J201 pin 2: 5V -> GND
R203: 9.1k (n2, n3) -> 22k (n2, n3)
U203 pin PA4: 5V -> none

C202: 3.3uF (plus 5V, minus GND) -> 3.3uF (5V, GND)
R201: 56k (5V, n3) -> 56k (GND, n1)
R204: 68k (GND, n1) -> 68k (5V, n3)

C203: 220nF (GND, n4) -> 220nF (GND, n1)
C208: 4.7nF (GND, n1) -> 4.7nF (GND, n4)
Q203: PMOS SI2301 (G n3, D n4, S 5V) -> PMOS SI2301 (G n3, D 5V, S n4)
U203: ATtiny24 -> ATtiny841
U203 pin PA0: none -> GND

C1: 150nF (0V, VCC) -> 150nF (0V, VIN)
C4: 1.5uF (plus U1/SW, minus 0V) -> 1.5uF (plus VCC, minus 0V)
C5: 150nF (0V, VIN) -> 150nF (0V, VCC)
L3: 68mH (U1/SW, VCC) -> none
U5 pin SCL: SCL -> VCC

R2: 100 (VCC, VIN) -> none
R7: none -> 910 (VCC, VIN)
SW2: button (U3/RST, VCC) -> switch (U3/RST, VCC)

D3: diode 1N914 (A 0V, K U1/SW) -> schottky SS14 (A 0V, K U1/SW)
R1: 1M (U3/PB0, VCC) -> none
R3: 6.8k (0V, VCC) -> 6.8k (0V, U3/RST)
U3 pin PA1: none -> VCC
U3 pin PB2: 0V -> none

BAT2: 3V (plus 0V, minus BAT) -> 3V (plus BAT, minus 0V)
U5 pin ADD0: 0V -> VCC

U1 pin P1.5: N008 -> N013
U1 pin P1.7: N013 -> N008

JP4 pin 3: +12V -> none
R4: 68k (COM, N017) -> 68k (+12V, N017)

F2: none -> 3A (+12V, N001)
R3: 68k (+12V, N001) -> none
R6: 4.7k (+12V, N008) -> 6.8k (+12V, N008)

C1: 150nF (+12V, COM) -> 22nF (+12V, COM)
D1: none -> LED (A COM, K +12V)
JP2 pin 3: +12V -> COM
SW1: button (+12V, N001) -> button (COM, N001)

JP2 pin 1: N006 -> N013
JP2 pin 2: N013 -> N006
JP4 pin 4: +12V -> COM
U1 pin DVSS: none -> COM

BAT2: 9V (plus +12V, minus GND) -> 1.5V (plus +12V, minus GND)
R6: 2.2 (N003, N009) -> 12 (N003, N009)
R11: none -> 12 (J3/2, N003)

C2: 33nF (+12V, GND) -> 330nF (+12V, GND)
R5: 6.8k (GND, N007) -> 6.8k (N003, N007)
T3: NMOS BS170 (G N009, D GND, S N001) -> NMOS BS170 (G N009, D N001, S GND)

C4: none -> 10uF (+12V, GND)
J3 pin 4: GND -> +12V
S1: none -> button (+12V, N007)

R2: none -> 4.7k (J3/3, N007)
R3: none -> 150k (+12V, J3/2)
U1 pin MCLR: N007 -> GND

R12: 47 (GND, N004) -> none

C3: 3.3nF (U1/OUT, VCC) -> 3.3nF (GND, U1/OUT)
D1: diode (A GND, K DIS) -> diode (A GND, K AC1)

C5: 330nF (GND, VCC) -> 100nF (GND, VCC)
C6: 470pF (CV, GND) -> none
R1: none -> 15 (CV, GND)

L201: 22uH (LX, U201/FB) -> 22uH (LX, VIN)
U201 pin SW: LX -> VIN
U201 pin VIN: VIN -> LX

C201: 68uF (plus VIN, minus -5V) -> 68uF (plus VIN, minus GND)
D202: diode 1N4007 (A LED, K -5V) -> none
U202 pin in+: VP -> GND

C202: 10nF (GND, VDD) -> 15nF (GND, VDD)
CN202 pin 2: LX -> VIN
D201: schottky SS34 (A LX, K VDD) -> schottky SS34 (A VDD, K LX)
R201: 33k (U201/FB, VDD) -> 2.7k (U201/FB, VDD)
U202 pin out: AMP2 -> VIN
▬▬▬
◆ WORK TASK
Copy each line of the listing that carries the word "plus".

◆ RESULT FOR THIS TASK
C202: 3.3uF (plus 5V, minus GND) -> 3.3uF (5V, GND)
C4: 1.5uF (plus U1/SW, minus 0V) -> 1.5uF (plus VCC, minus 0V)
BAT2: 3V (plus 0V, minus BAT) -> 3V (plus BAT, minus 0V)
BAT2: 9V (plus +12V, minus GND) -> 1.5V (plus +12V, minus GND)
C201: 68uF (plus VIN, minus -5V) -> 68uF (plus VIN, minus GND)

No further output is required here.